▶ [What the task asks]: Identify every line in the records below that contains the word "grey", and copy each of those lines.

(Recorded data Opens)

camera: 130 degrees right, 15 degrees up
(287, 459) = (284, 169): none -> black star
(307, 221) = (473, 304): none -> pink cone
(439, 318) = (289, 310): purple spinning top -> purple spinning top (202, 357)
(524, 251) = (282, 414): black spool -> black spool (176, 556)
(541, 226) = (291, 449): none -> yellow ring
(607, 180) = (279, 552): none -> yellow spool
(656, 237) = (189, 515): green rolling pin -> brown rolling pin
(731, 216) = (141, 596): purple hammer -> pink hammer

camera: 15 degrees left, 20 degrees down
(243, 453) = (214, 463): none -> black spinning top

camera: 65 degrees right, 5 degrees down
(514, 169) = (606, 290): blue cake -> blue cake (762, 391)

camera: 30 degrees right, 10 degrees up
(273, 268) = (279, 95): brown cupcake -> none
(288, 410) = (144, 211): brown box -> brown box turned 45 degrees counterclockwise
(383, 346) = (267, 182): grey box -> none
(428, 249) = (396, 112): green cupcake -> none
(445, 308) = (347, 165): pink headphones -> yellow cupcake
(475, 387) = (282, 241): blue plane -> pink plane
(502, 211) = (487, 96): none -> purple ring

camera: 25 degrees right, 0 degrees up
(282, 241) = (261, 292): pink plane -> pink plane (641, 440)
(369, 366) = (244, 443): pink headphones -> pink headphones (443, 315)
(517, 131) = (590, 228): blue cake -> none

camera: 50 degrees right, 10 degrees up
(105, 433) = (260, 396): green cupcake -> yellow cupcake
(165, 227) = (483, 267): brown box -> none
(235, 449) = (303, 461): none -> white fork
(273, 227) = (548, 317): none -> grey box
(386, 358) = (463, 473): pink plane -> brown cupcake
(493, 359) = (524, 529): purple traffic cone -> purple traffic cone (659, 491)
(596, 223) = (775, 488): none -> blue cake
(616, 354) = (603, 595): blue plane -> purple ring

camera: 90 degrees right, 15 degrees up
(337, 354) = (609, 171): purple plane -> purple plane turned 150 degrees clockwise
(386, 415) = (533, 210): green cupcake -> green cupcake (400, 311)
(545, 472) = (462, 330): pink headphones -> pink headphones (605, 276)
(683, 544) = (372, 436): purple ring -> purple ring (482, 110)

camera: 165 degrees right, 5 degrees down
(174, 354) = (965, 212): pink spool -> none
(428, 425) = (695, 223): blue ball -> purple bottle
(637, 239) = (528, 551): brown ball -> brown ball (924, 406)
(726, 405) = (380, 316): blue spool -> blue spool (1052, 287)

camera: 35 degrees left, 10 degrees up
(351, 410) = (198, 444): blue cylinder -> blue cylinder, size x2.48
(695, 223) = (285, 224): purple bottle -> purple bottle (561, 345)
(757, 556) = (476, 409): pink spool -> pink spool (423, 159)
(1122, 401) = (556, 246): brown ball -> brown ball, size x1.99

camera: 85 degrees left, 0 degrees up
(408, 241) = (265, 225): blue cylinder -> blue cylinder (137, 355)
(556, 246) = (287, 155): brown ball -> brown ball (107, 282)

(Recorded data Closes)

▶ [Result below]:
(383, 346) = (267, 182): grey box -> none
(273, 227) = (548, 317): none -> grey box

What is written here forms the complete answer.